Please print exactly the lines from the line containing "[(232,138),(214,136),(210,153),(230,158),(232,138)]" through the end of the data, no more, and keep pictures out of the copy.
****************
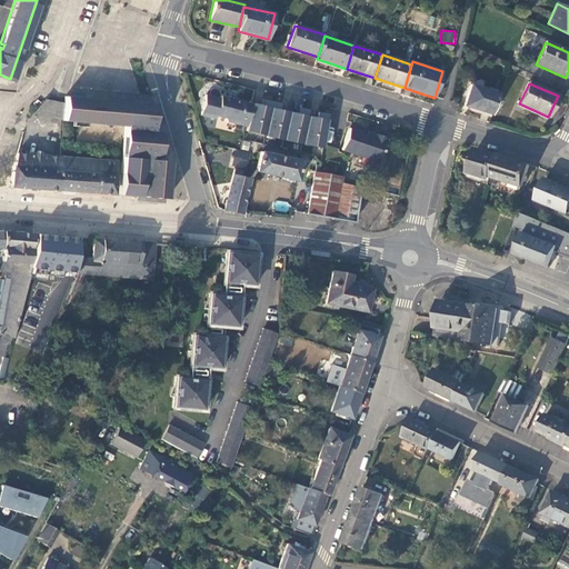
[(463,106),(492,115),(498,93),(470,85),(463,106)]
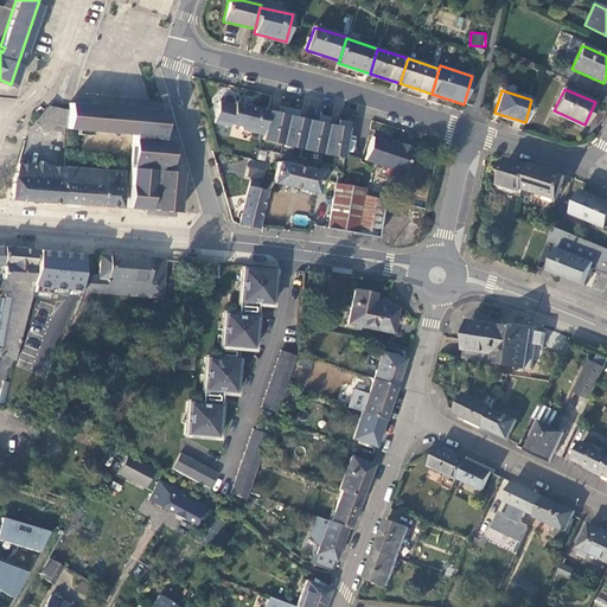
[(164,112),(104,107),(75,104),(68,103),(68,110),(66,129),(134,135),(128,209),(178,212),(181,172),(160,171),(160,167),(161,163),(171,163),(172,142),(163,141),(165,112),(164,112)]
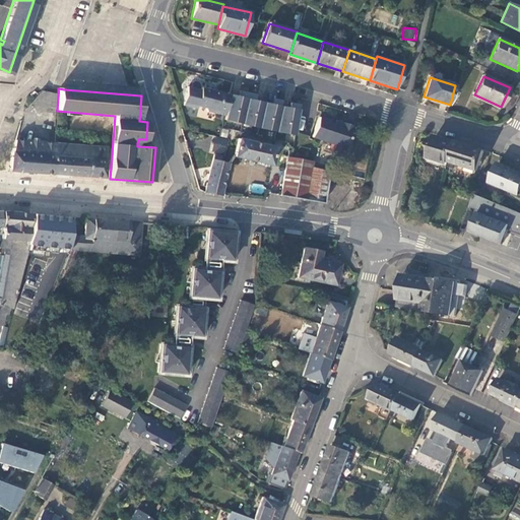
[(224,118),(230,96),(200,89),(196,108),(204,110),(207,113),(224,118)]
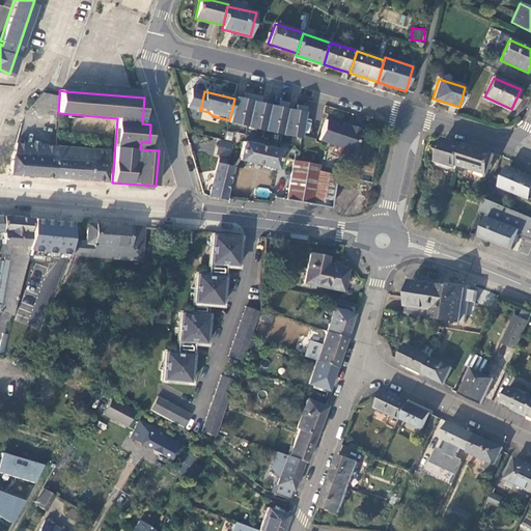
[(42,92),(30,106),(57,112),(59,96),(42,92)]
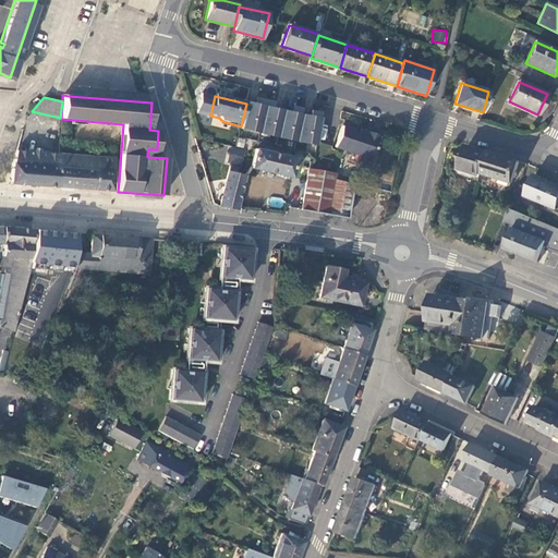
[(377,132),(365,129),(364,132),(360,130),(340,124),(334,147),(370,157),(377,132)]
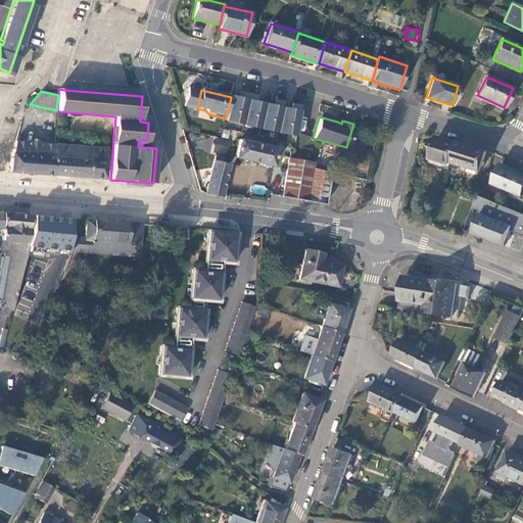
[(232,138),(214,136),(210,153),(230,158),(232,138)]
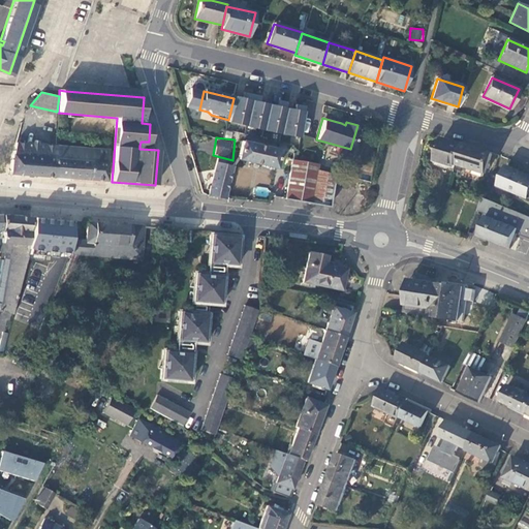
[(457,164),(463,146),(442,139),(436,160),(457,166),(457,164)]
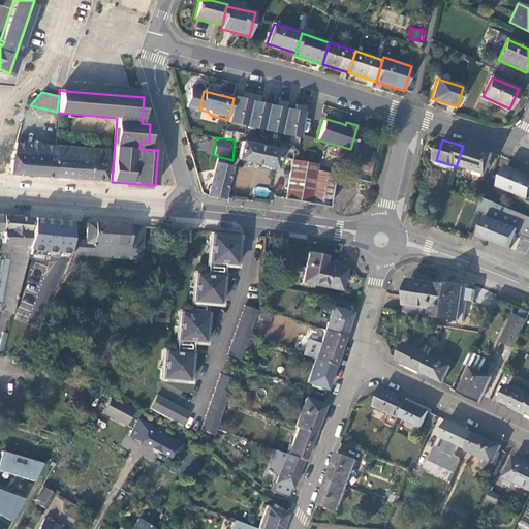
[(280,150),(242,141),(239,141),(238,144),(242,145),(239,159),(276,167),(280,150)]
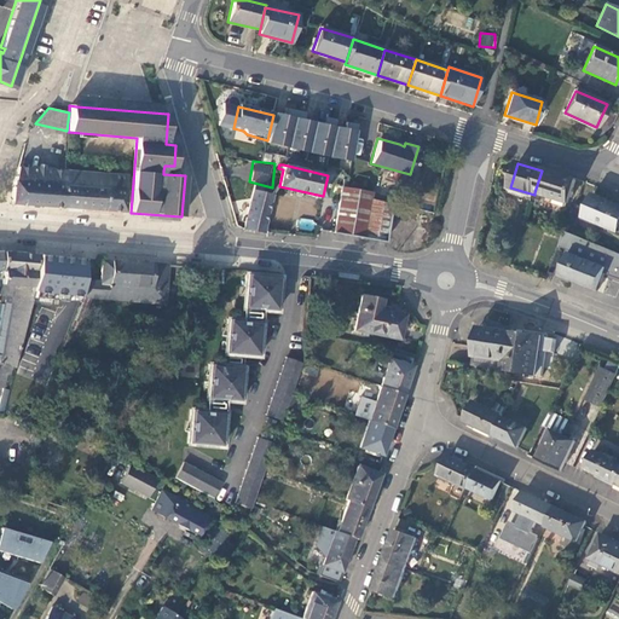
[(11,203),(61,207),(64,171),(18,167),(12,181),(11,203)]
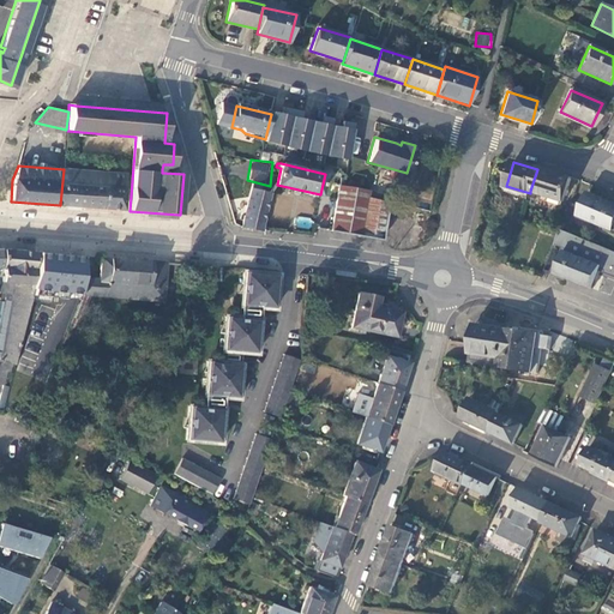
[(573,178),(539,167),(537,169),(530,191),(565,202),(573,178)]
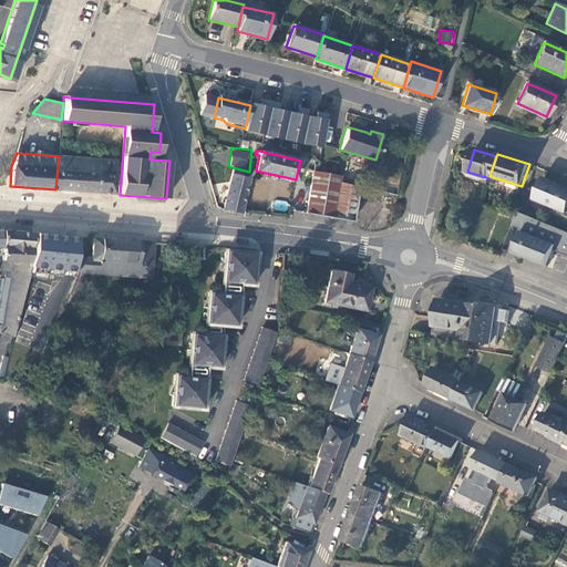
[(59,156),(55,189),(112,193),(115,157),(111,157),(111,161),(59,156)]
****************
◆ Task response ◆
[(232,138),(214,136),(210,153),(230,158),(232,138)]
[(457,164),(463,146),(442,139),(436,160),(457,166),(457,164)]
[(280,150),(242,141),(239,141),(238,144),(242,145),(239,159),(276,167),(280,150)]
[(11,203),(61,207),(64,171),(18,167),(12,181),(11,203)]
[(573,178),(539,167),(537,169),(530,191),(565,202),(573,178)]
[(59,156),(55,189),(112,193),(115,157),(111,157),(111,161),(59,156)]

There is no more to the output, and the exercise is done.